Take from the records below each line that holds "pink".

# Data listing
┄┄┄┄┄┄┄┄┄┄

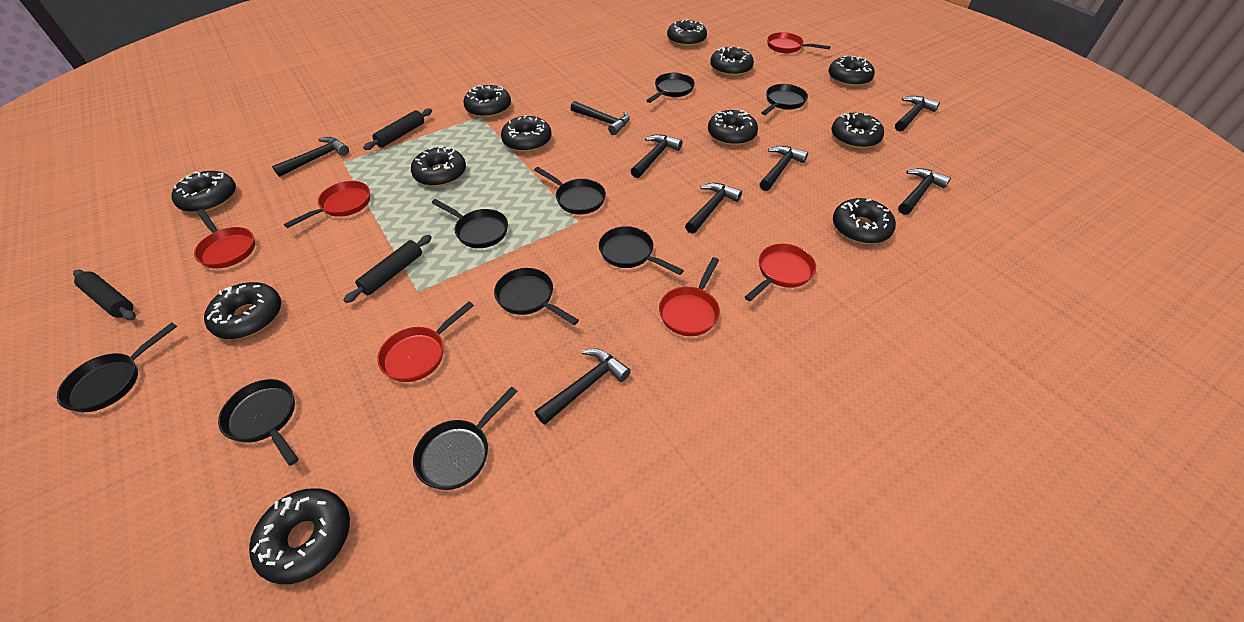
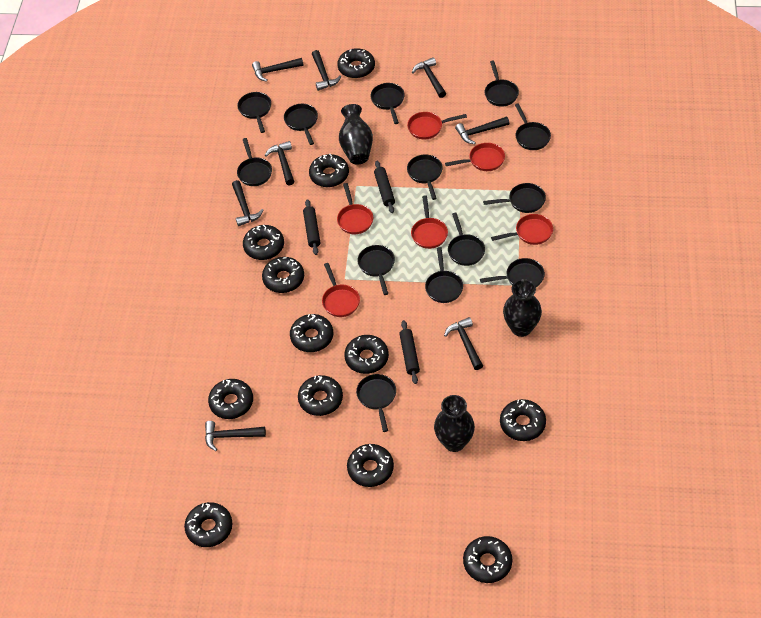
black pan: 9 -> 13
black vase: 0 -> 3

┄┄┄┄┄┄┄┄┄┄

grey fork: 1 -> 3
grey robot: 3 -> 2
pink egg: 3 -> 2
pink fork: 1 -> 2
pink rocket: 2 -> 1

┄┄┄┄┄┄┄┄┄┄

# Output of the exercise
pink egg: 3 -> 2
pink fork: 1 -> 2
pink rocket: 2 -> 1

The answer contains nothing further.